> **Brief**
Give back every line of the data exactly. Pictures are not part of the copy.

> **Material provided**
==========
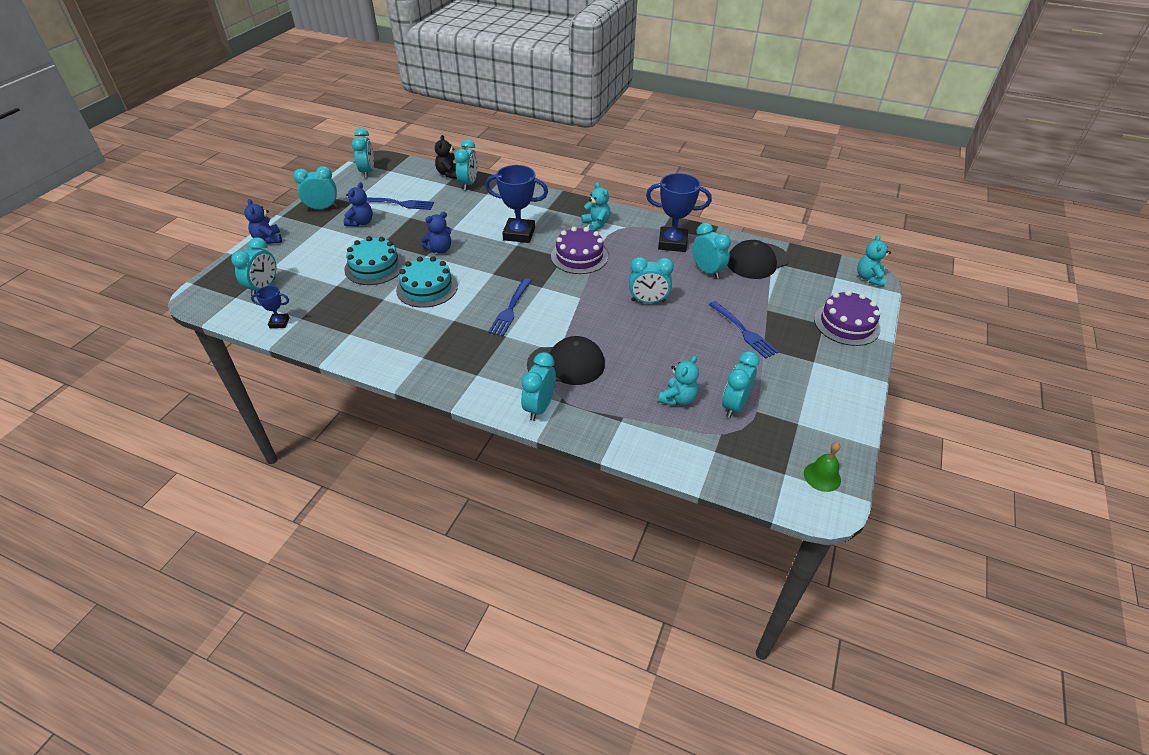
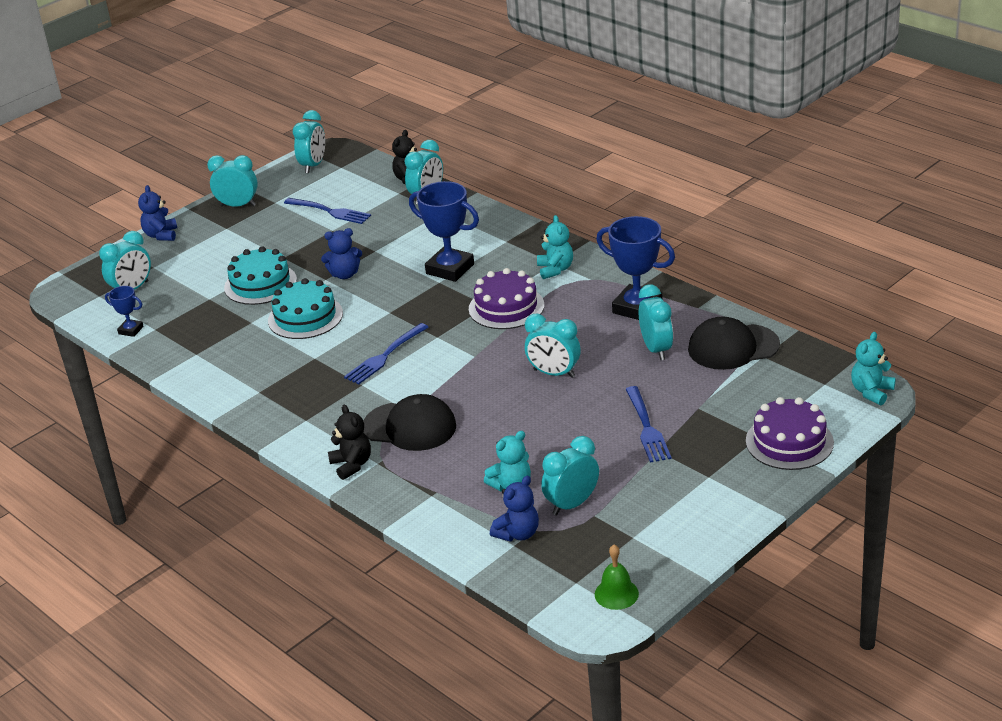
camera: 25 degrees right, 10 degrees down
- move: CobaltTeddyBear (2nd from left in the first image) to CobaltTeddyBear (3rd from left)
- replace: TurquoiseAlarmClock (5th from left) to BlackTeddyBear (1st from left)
==========
> **Exercise answer**
camera: 25 degrees right, 10 degrees down
- move: CobaltTeddyBear (2nd from left in the first image) to CobaltTeddyBear (3rd from left)
- replace: TurquoiseAlarmClock (5th from left) to BlackTeddyBear (1st from left)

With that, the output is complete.